Modification records:

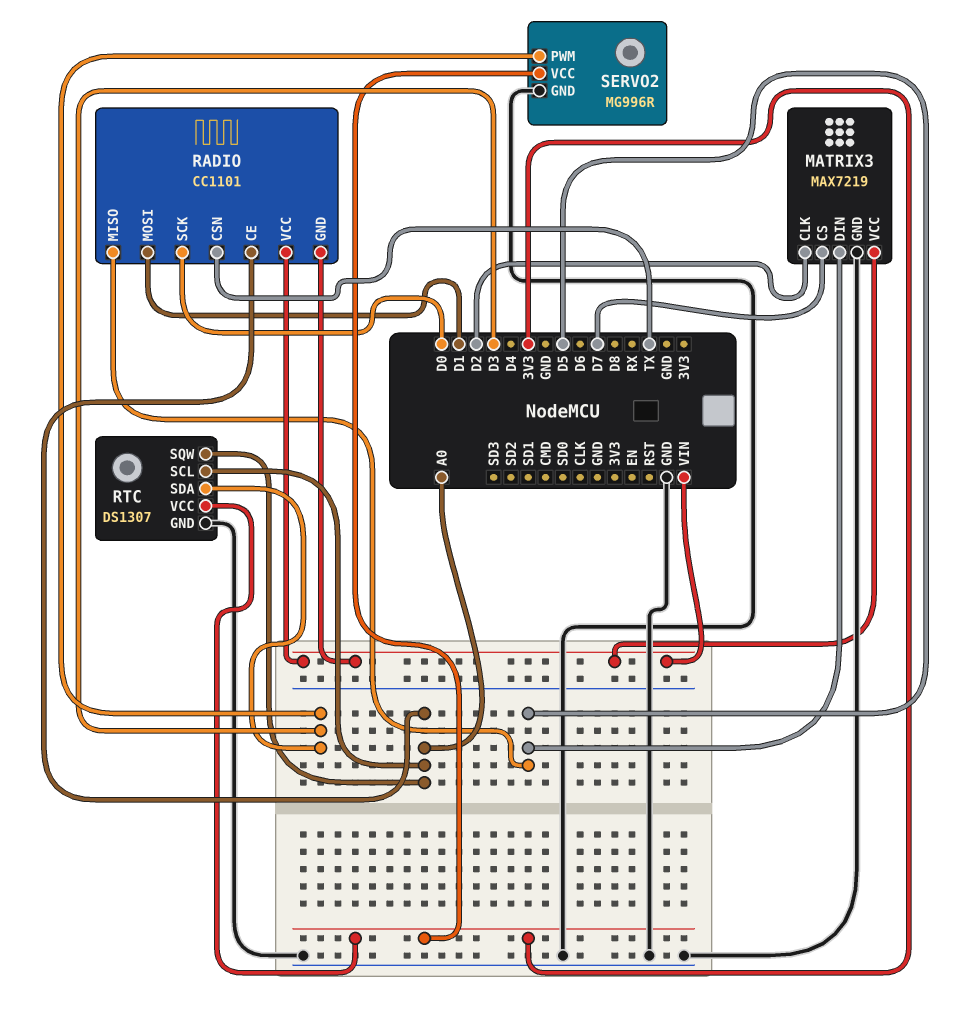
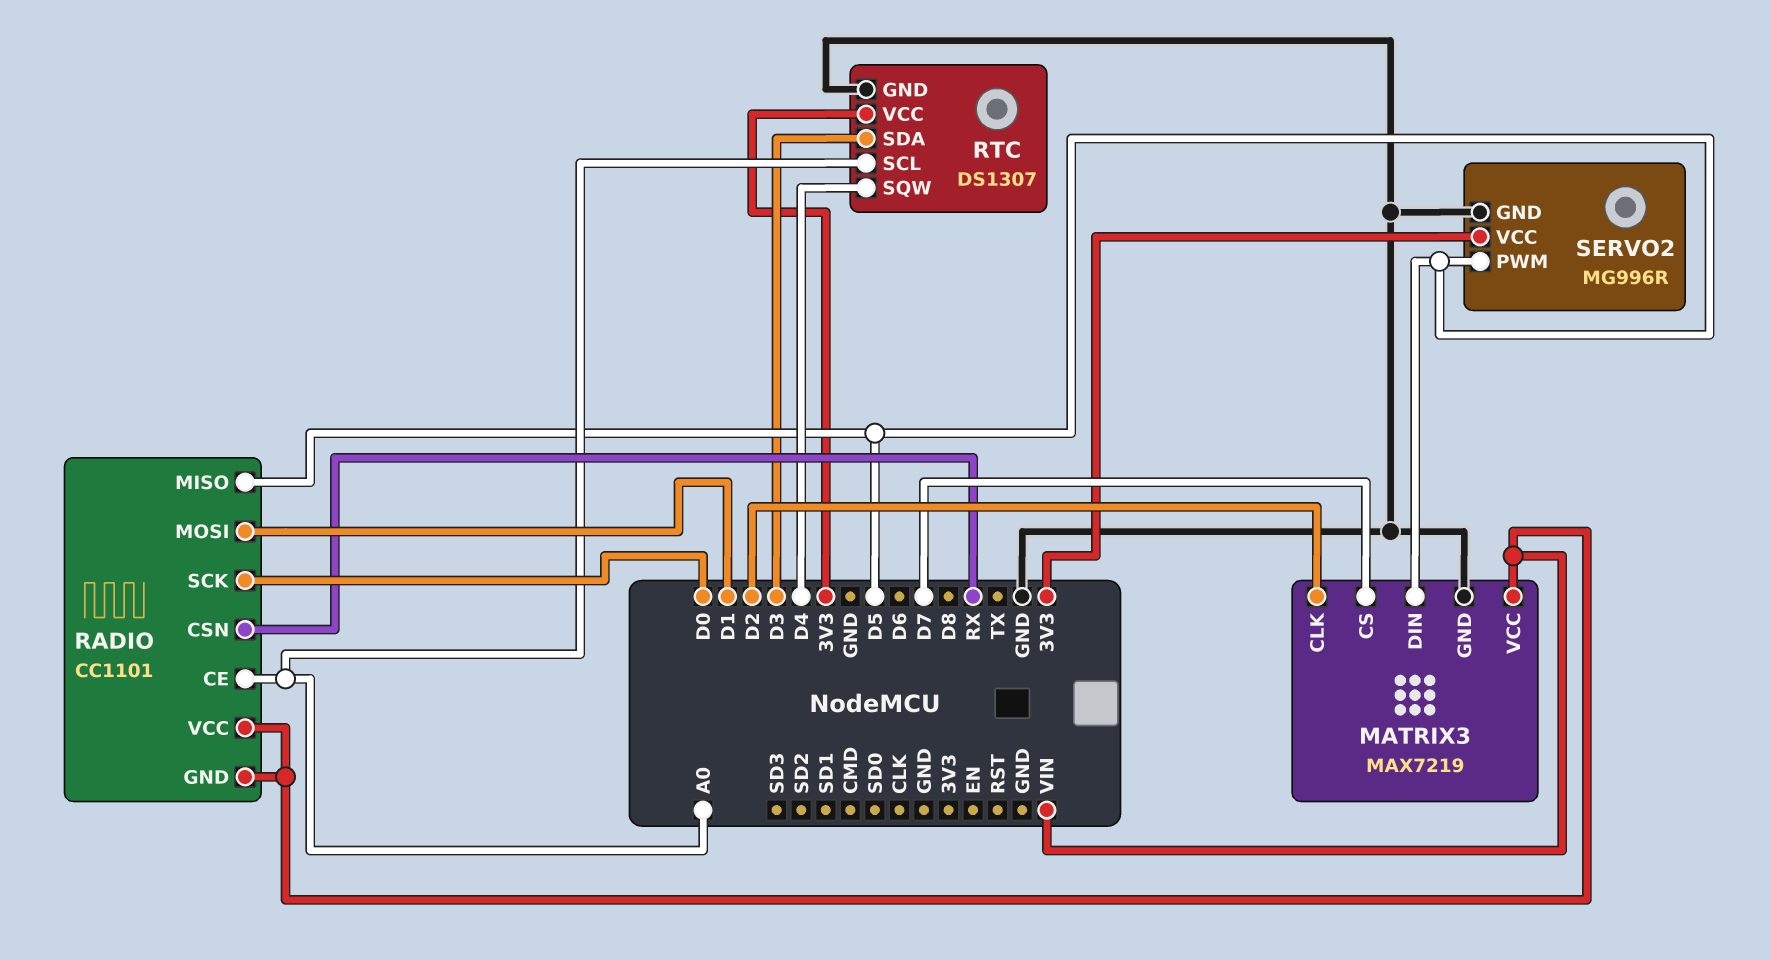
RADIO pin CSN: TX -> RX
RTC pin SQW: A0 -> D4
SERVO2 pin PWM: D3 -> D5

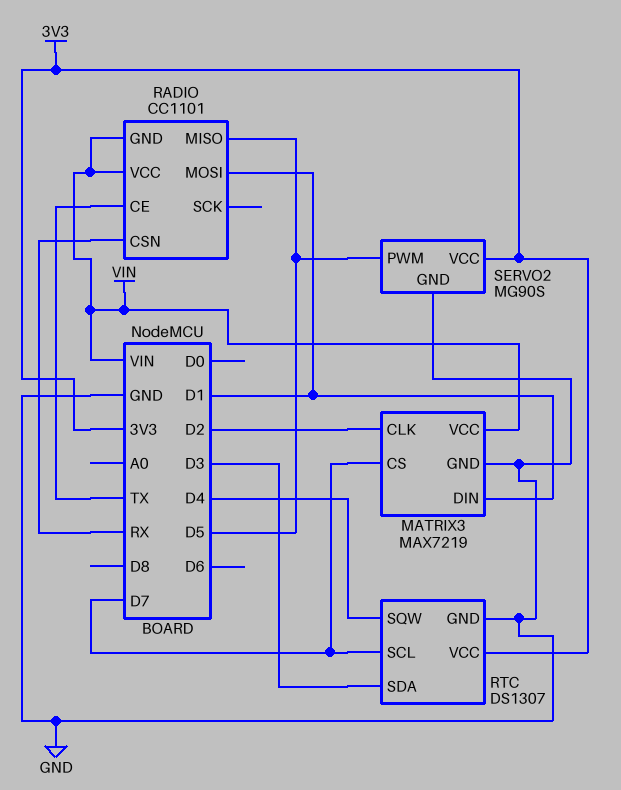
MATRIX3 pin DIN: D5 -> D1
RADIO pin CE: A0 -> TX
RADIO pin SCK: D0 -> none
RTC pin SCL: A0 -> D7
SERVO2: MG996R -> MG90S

ACTION ITEM
Leave the pictures out and reproduce every record above exactly.

EXERCISE RESPONSE
RADIO pin CSN: TX -> RX
RTC pin SQW: A0 -> D4
SERVO2 pin PWM: D3 -> D5

MATRIX3 pin DIN: D5 -> D1
RADIO pin CE: A0 -> TX
RADIO pin SCK: D0 -> none
RTC pin SCL: A0 -> D7
SERVO2: MG996R -> MG90S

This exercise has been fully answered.